Directions: Extract every line from the records below that contains the word "hexagon".

Extracted records:
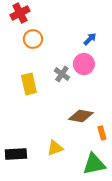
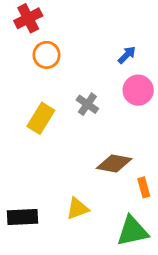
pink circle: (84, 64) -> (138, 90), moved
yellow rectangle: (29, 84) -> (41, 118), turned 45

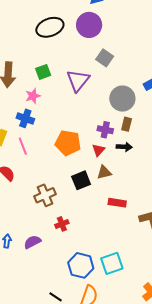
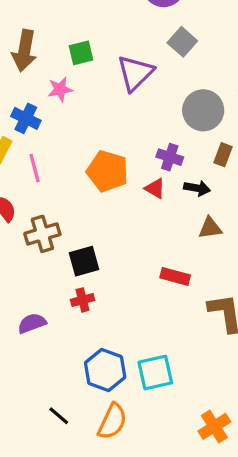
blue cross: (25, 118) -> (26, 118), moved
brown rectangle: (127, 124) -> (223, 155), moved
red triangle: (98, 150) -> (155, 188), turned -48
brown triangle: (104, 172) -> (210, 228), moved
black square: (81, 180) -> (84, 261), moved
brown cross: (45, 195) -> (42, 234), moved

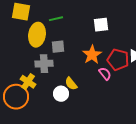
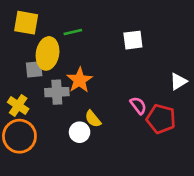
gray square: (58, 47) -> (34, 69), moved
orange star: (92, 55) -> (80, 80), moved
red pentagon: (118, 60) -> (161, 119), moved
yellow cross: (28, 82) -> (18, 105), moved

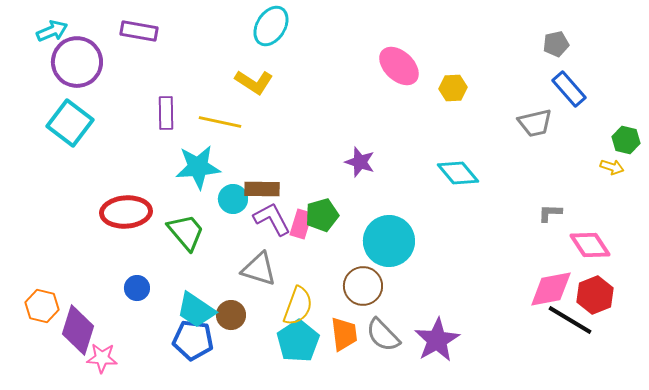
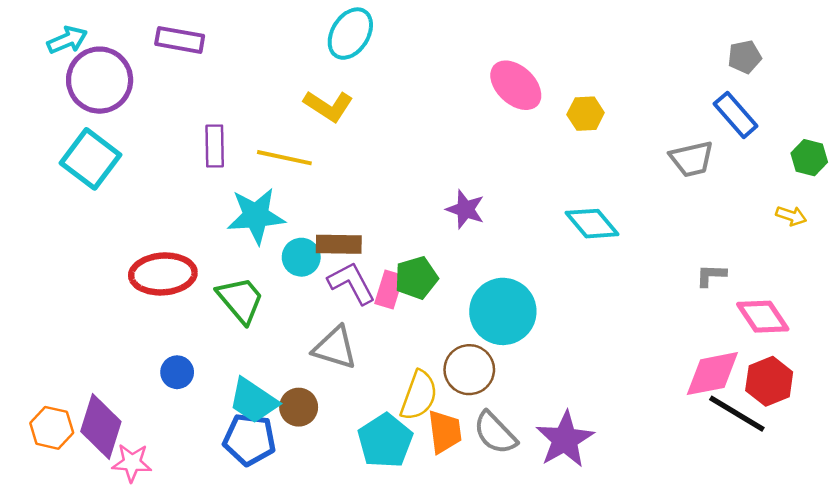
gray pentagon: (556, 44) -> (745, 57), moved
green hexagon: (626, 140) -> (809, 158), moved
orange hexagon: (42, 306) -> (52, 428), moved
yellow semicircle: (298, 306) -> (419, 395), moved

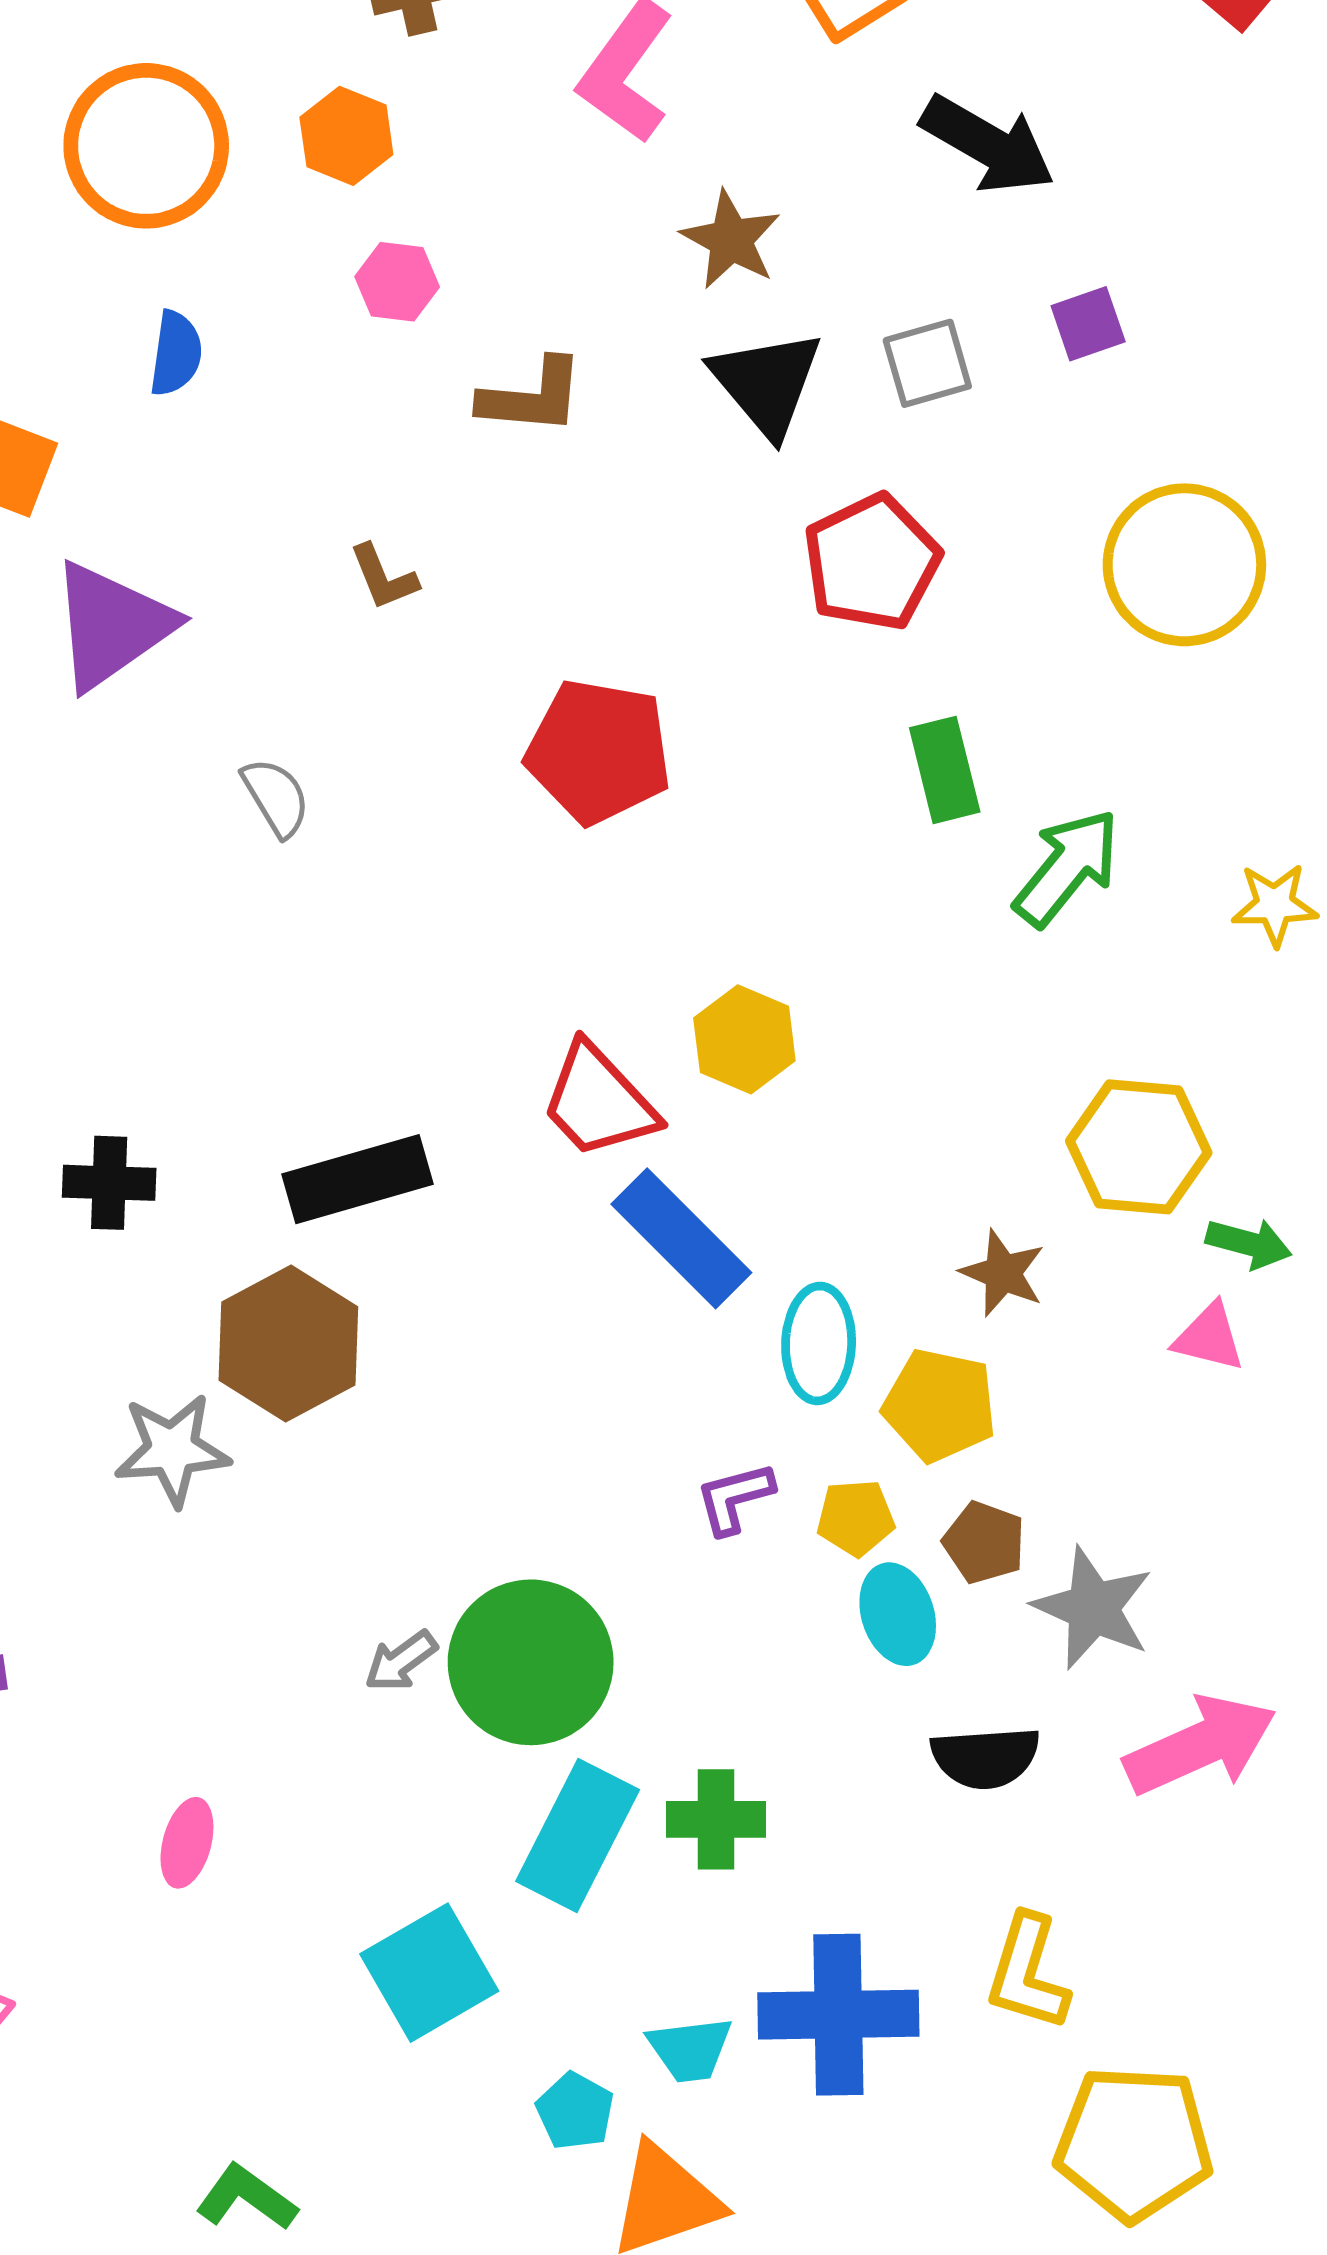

Output for this exercise:
green hexagon: (626, 140) -> (809, 158), moved
orange hexagon: (42, 306) -> (52, 428), moved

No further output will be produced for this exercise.